- Data for review

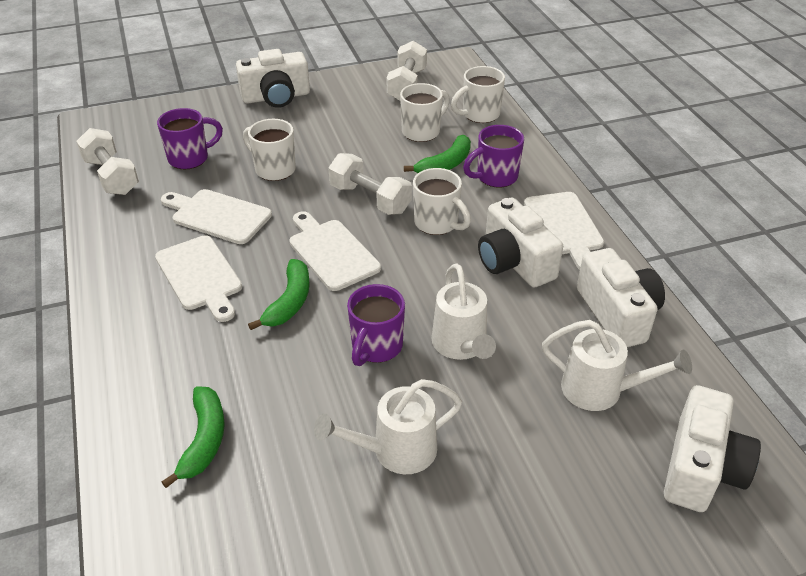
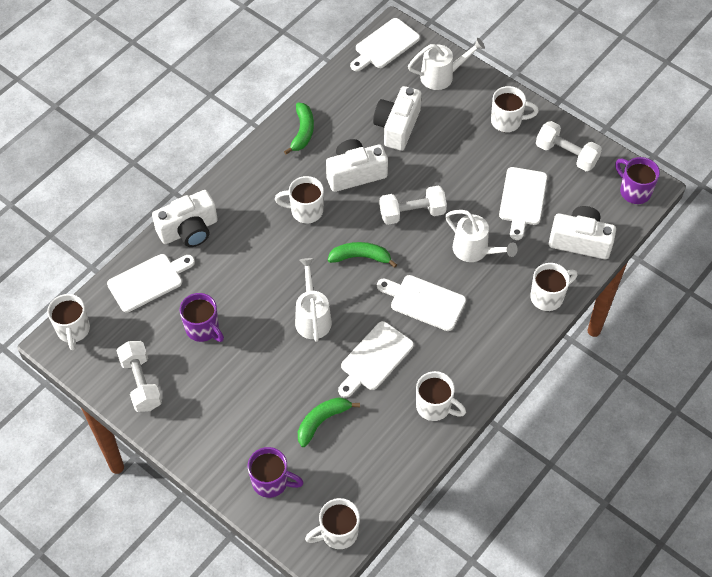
white cutting board: 4 -> 5
white mug: 4 -> 6

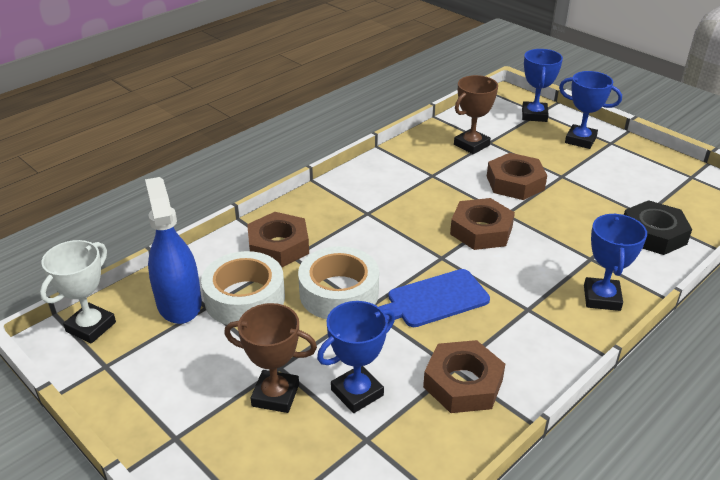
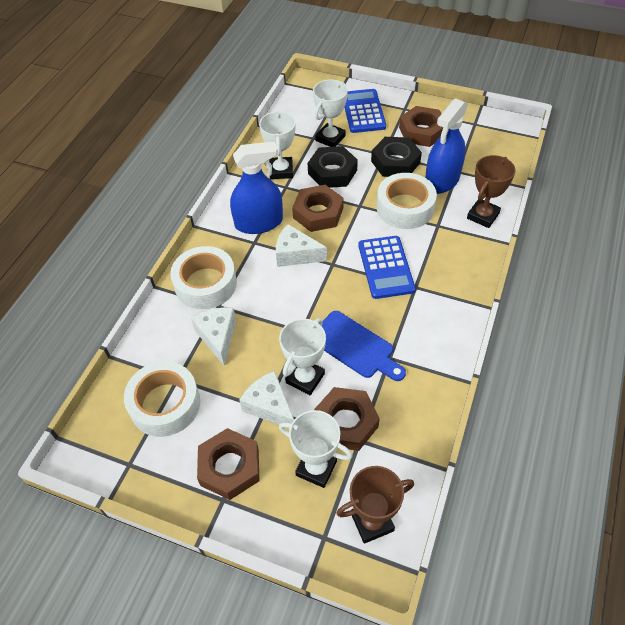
black nut: 1 -> 2
blue calculator: 0 -> 2
blue spray bottle: 1 -> 2
blue trophy: 4 -> 0
white cheese: 0 -> 3
white tape: 2 -> 3
white trophy: 1 -> 4

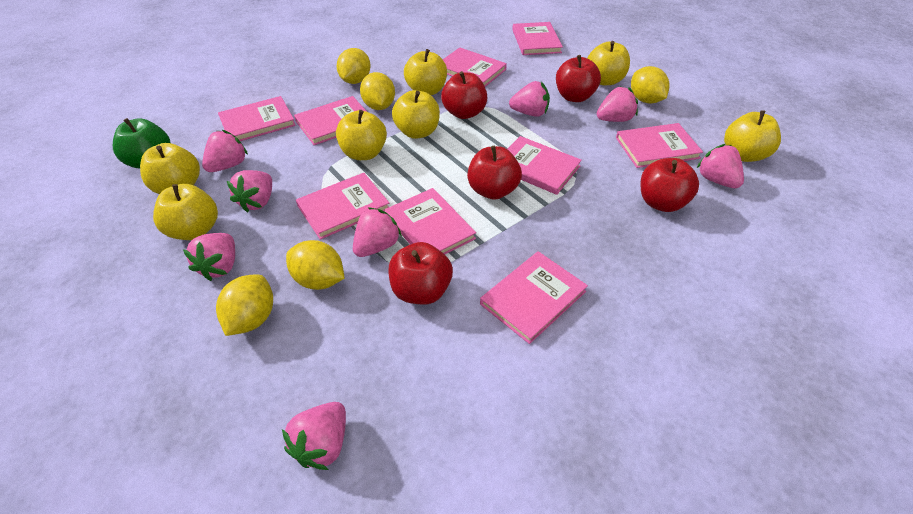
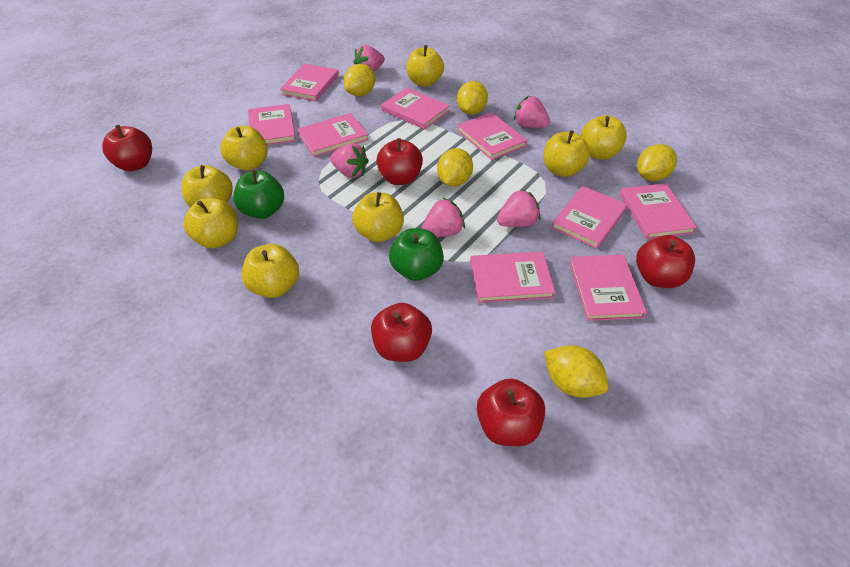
green apple: 1 -> 2
pink strawberry: 8 -> 5
yellow apple: 7 -> 8

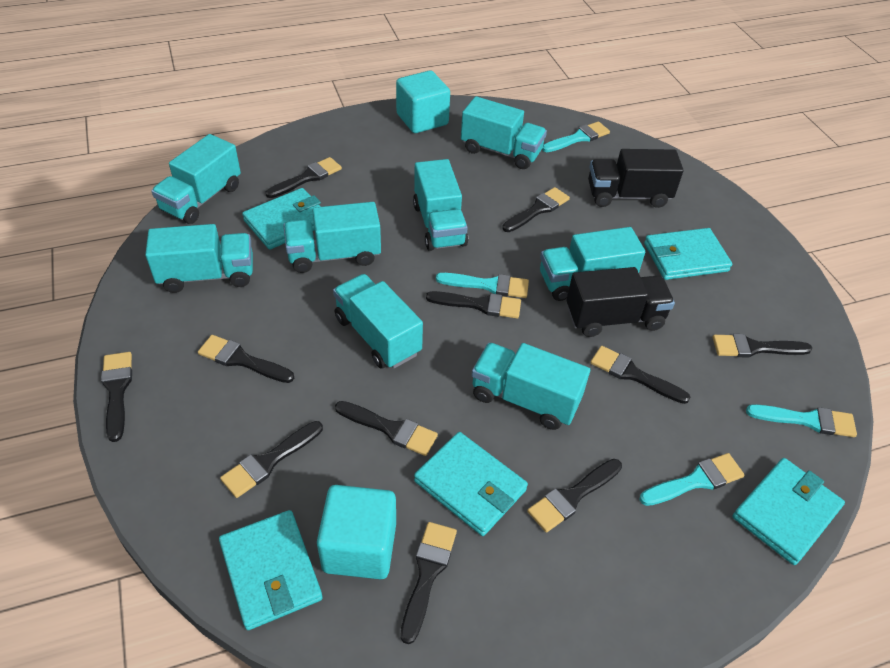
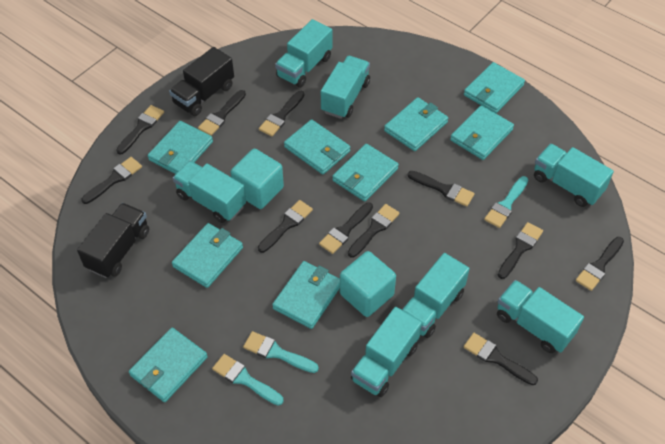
turquoise brush: 4 -> 3
turquoise truck: 8 -> 7
turquoise wallet: 5 -> 9

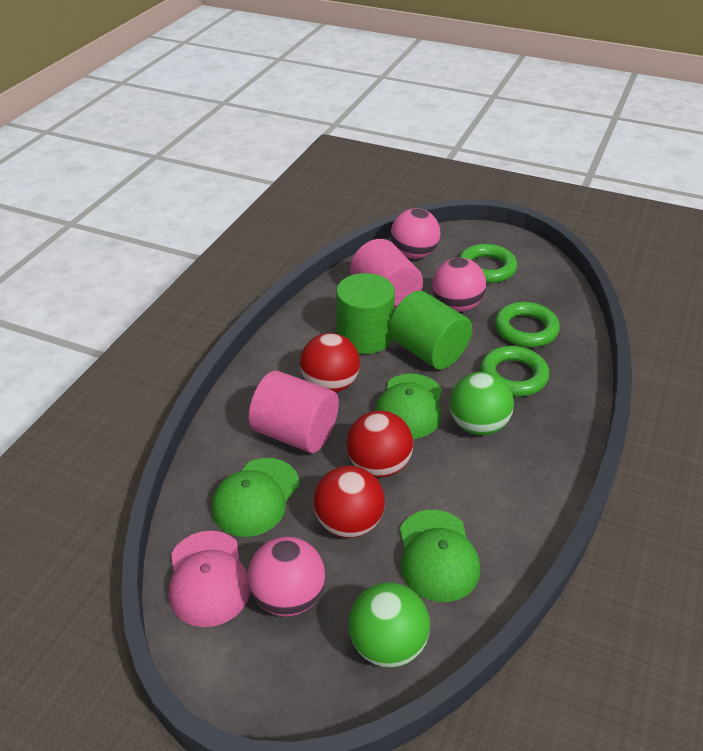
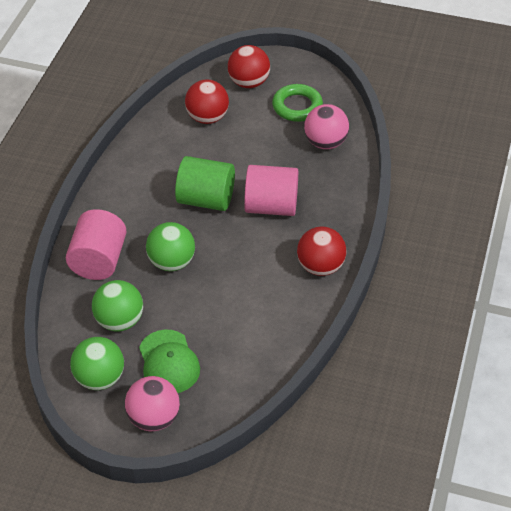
green ball: 2 -> 3
green cap: 3 -> 1
green cylinder: 2 -> 1
green ring: 3 -> 1
pink ball: 3 -> 2
pink cap: 1 -> 0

- Your instructions
Print all records verbatim, excluding pictures.

- Exercise solution
white cutting board: 4 -> 5
white mug: 4 -> 6

black nut: 1 -> 2
blue calculator: 0 -> 2
blue spray bottle: 1 -> 2
blue trophy: 4 -> 0
white cheese: 0 -> 3
white tape: 2 -> 3
white trophy: 1 -> 4

green apple: 1 -> 2
pink strawberry: 8 -> 5
yellow apple: 7 -> 8

turquoise brush: 4 -> 3
turquoise truck: 8 -> 7
turquoise wallet: 5 -> 9

green ball: 2 -> 3
green cap: 3 -> 1
green cylinder: 2 -> 1
green ring: 3 -> 1
pink ball: 3 -> 2
pink cap: 1 -> 0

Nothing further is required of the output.